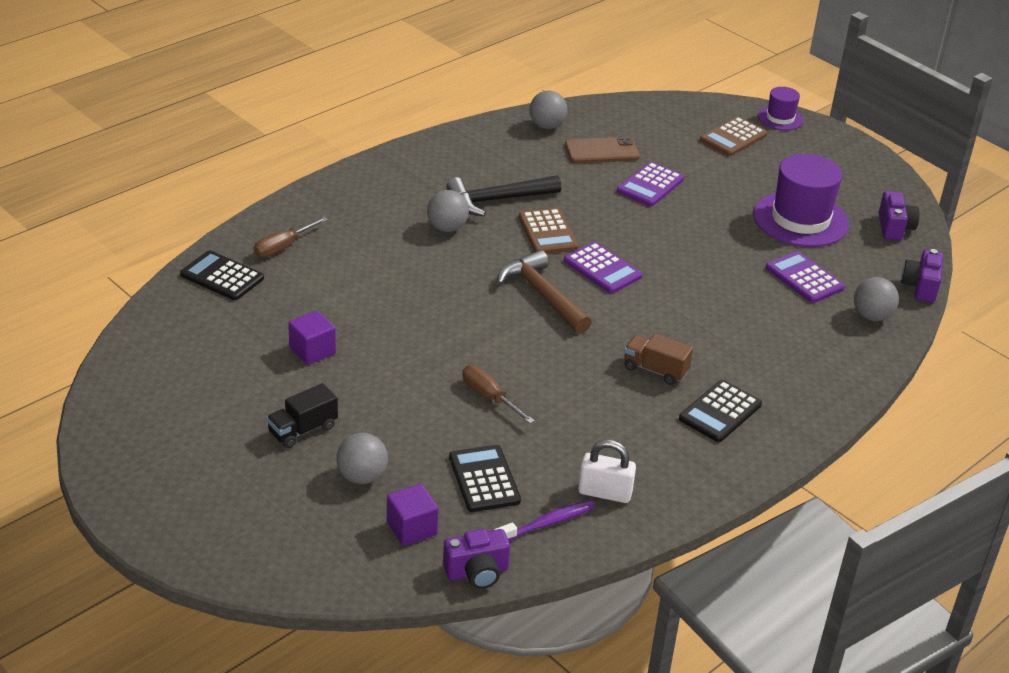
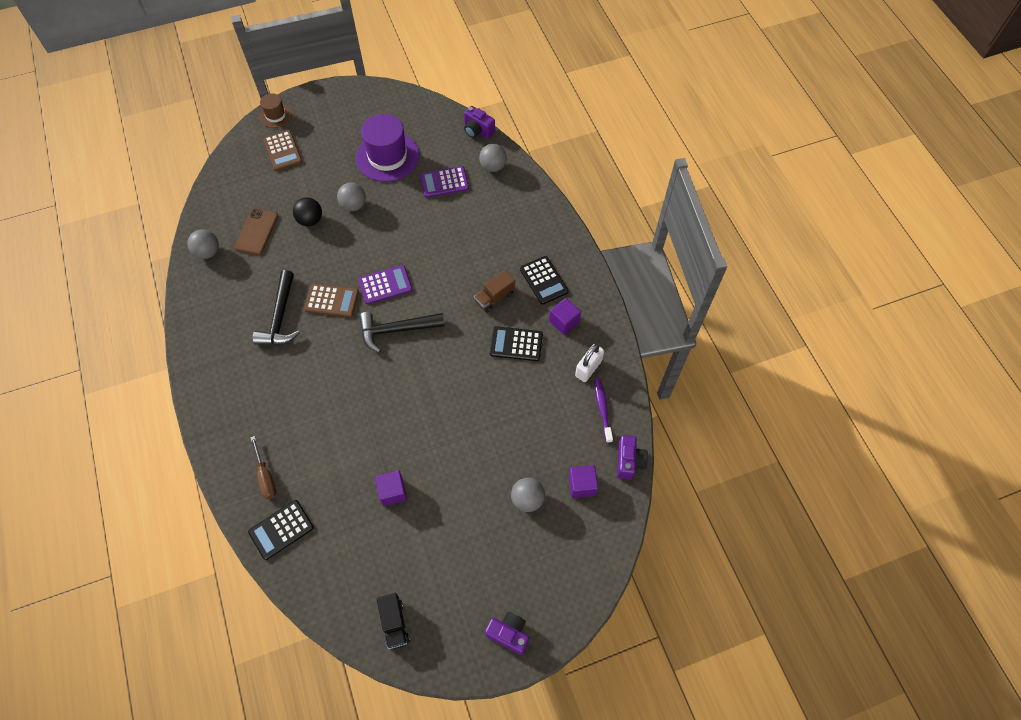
camera: 65 degrees left, 25 degrees up
black truck [266,383,338,448] -> black truck moved to [377,593,410,650]
grey ball [427,190,469,232] -> grey ball moved to [337,182,366,211]
black calculator [449,445,521,512] -> black calculator moved to [490,326,543,361]
brown screwdriver [462,365,535,424] -> none
brown hammer [497,250,592,334] -> black hammer [359,312,445,353]
purple calculator [617,162,684,206] -> black ball [293,197,322,226]
purple hat [758,87,804,130] -> brown hat [259,93,292,128]
purple camera [878,191,920,241] -> purple camera moved to [485,612,529,655]
none -> purple cube [549,298,581,335]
*-*-*
Task statement:
Each line of the listing above belongs in the answer exactly as written; the pictures do not.

Your response:
camera: 65 degrees left, 25 degrees up
black truck [266,383,338,448] -> black truck moved to [377,593,410,650]
grey ball [427,190,469,232] -> grey ball moved to [337,182,366,211]
black calculator [449,445,521,512] -> black calculator moved to [490,326,543,361]
brown screwdriver [462,365,535,424] -> none
brown hammer [497,250,592,334] -> black hammer [359,312,445,353]
purple calculator [617,162,684,206] -> black ball [293,197,322,226]
purple hat [758,87,804,130] -> brown hat [259,93,292,128]
purple camera [878,191,920,241] -> purple camera moved to [485,612,529,655]
none -> purple cube [549,298,581,335]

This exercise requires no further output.